◆ **Work request**: If a line of the data below holds the word "degrees", list it.

Recorded data

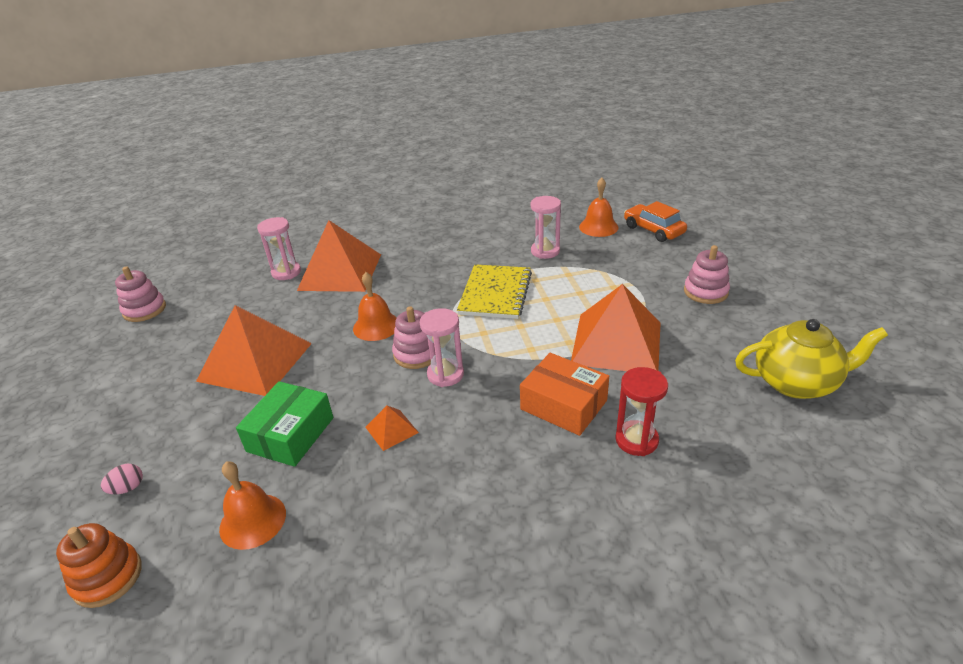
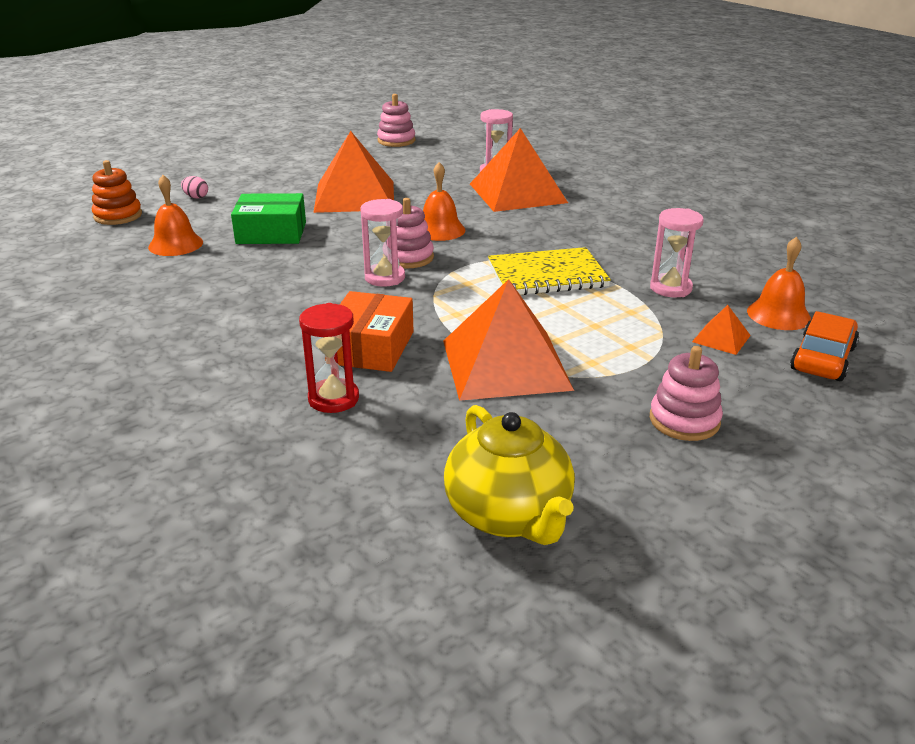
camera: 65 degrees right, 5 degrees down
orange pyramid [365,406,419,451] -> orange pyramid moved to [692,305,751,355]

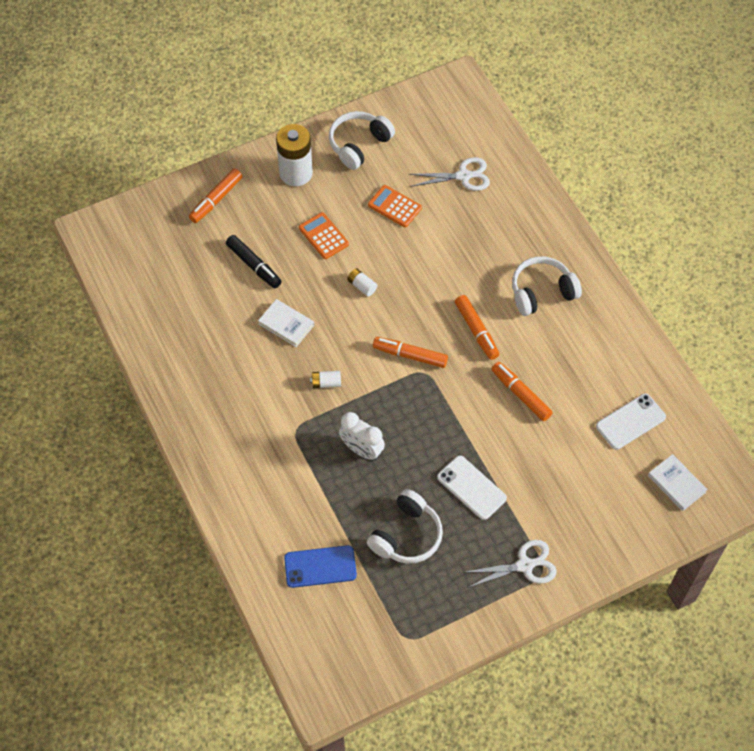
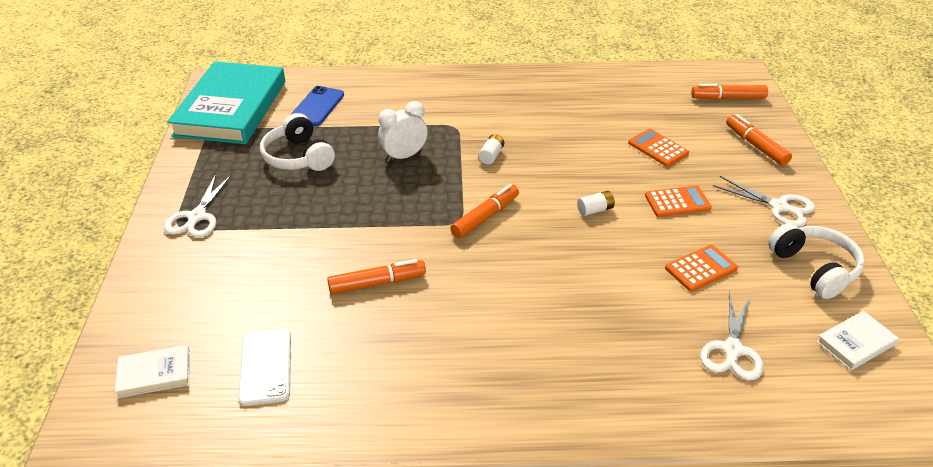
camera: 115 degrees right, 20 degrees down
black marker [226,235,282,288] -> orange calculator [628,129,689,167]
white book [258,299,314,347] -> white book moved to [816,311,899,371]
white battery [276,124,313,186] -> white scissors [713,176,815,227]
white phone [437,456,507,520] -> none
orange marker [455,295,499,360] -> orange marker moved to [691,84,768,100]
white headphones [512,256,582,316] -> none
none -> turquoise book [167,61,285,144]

◆ **Written answer**:
camera: 65 degrees right, 5 degrees down
camera: 115 degrees right, 20 degrees down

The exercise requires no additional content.